#### Data ####

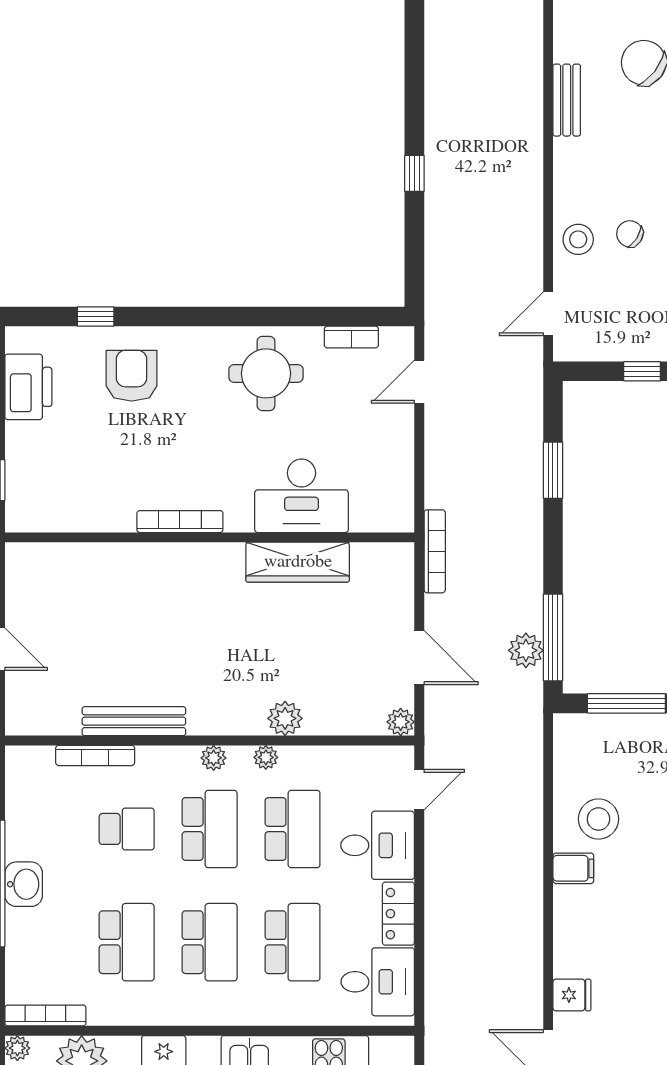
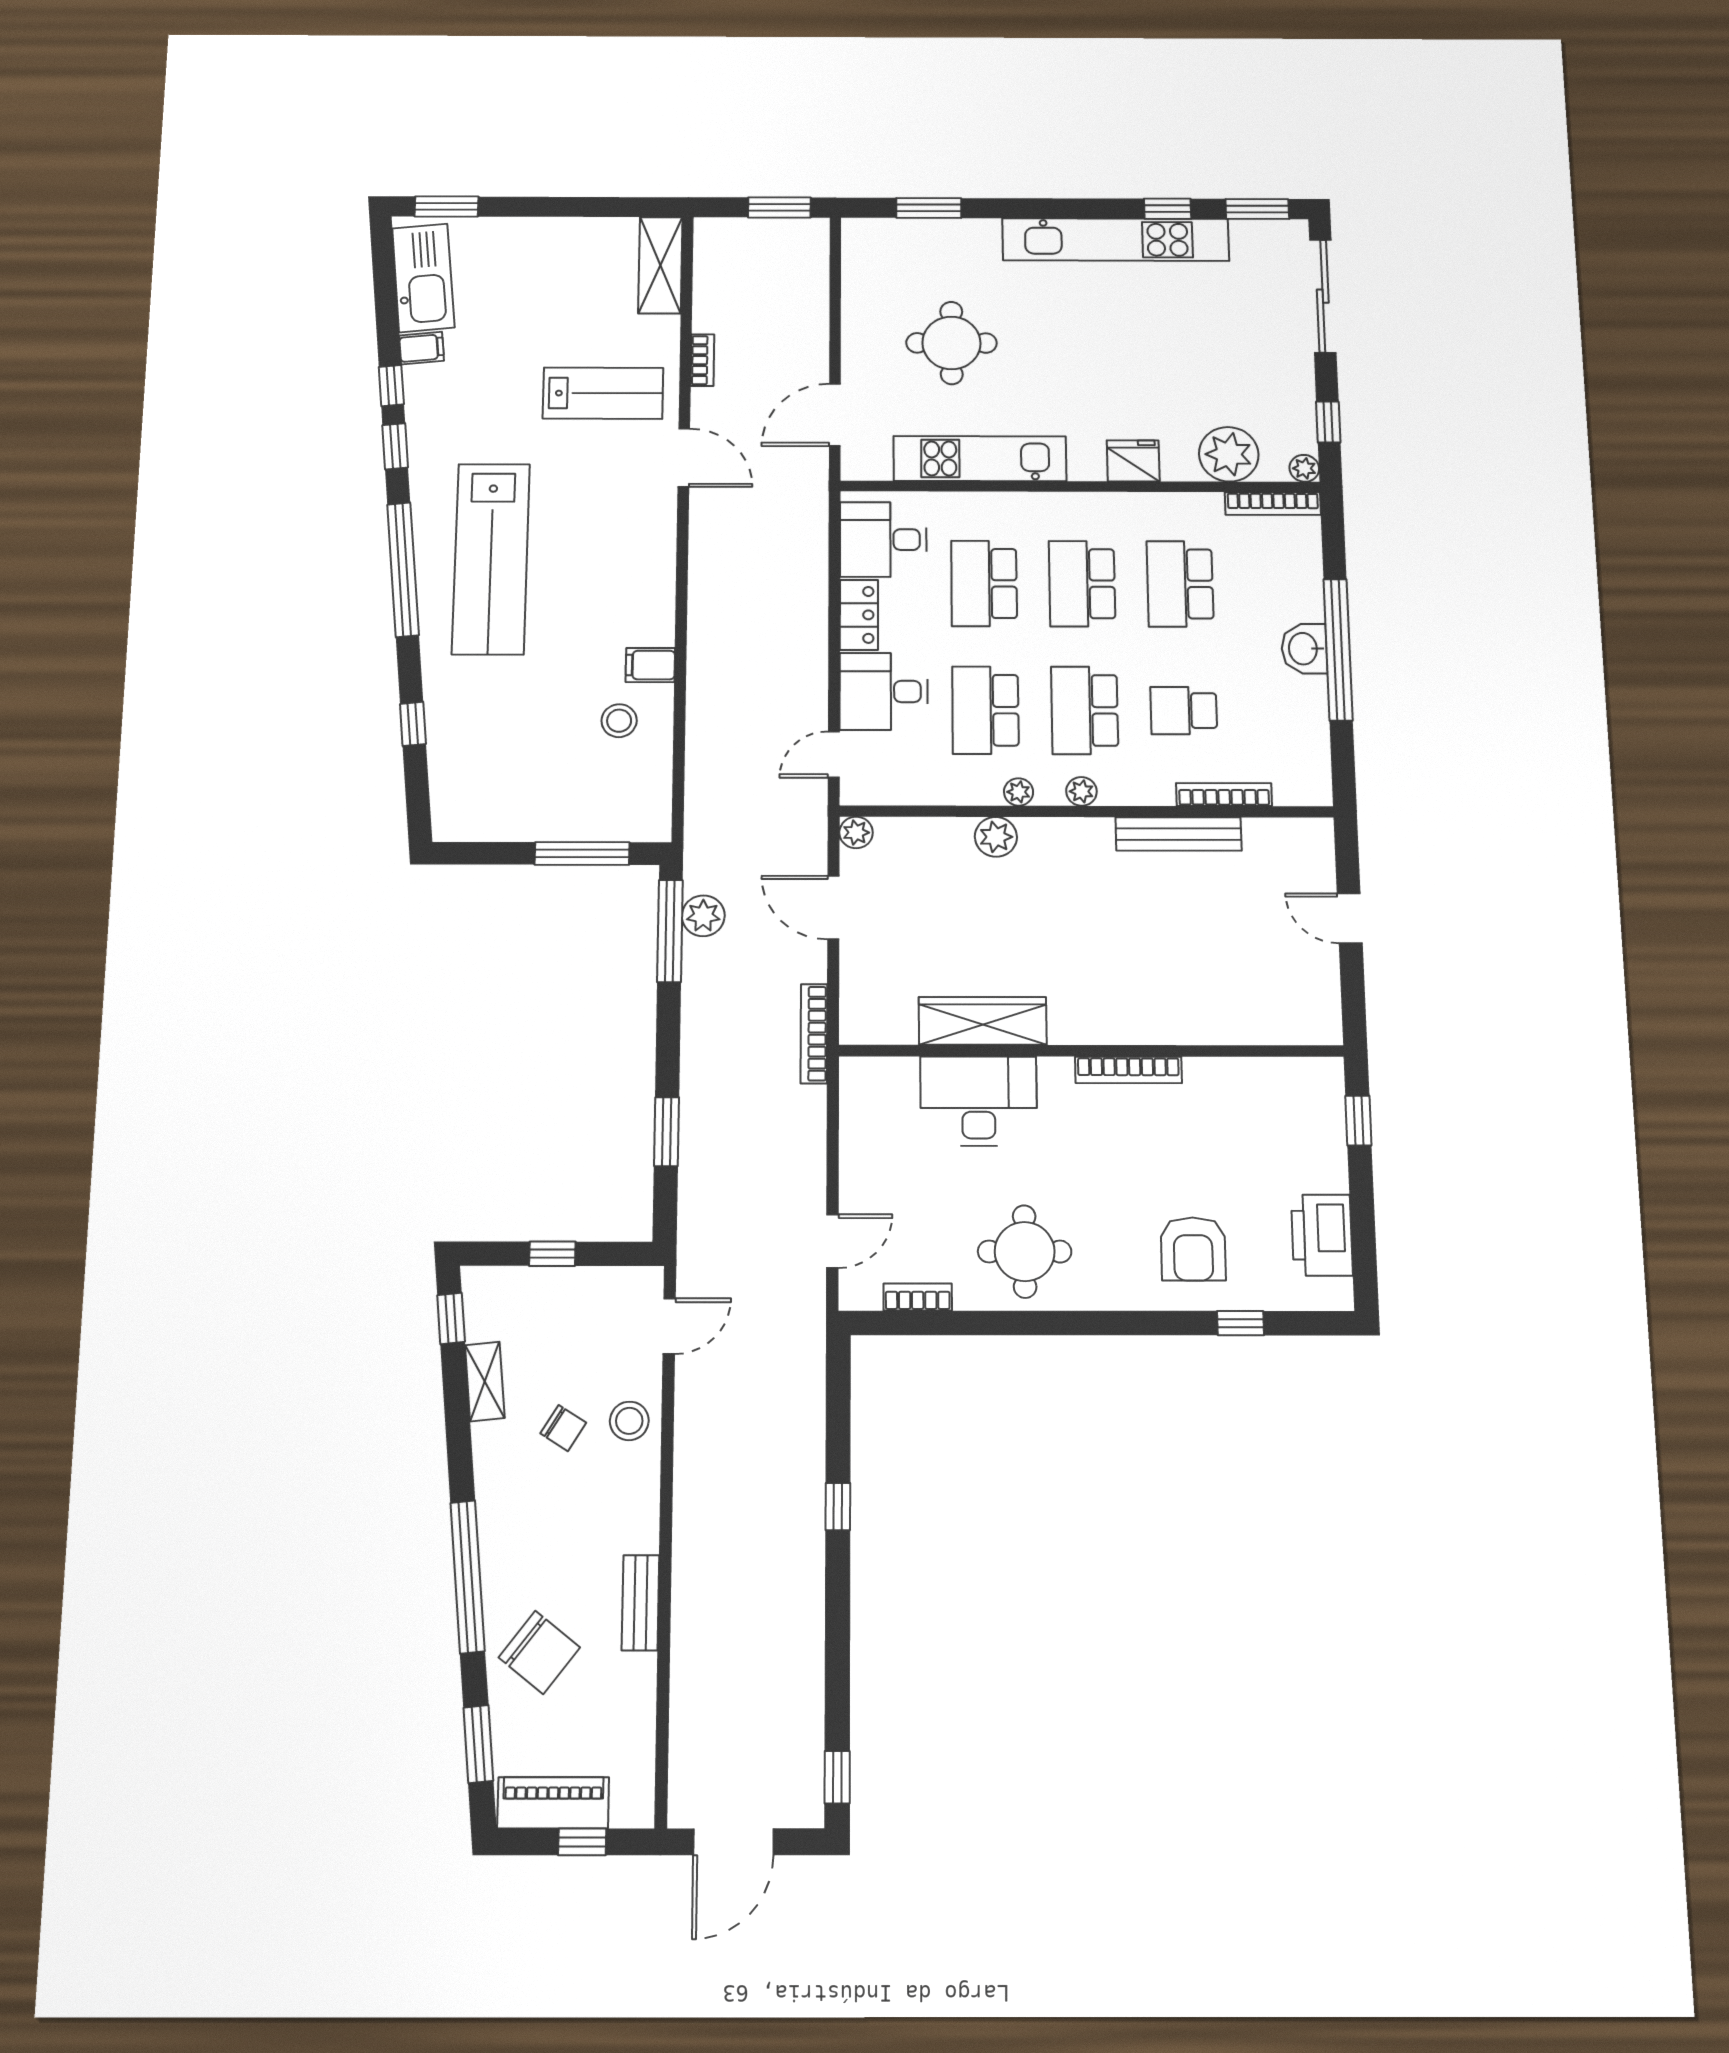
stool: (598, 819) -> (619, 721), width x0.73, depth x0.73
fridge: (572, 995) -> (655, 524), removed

####
#### Data ####

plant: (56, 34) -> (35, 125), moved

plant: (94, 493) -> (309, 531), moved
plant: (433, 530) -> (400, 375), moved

####
#### Data ####

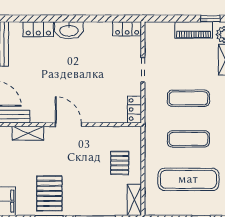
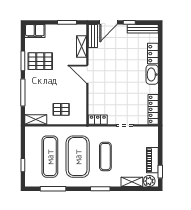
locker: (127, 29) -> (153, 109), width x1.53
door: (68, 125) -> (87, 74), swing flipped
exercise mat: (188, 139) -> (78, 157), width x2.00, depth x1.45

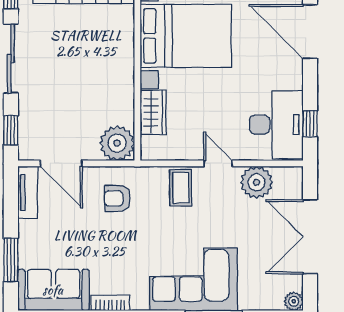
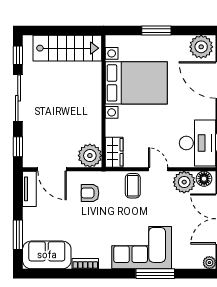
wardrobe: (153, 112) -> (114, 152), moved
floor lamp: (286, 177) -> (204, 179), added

####

* Problem details:
Look above for the line with "stool: (598, 819)" and the line with "fridge: (572, 995) -> (655, 524), removed"; transcribe both and all lines in between, exactly, and nothing else.

* Answer for the task:
stool: (598, 819) -> (619, 721), width x0.73, depth x0.73
fridge: (572, 995) -> (655, 524), removed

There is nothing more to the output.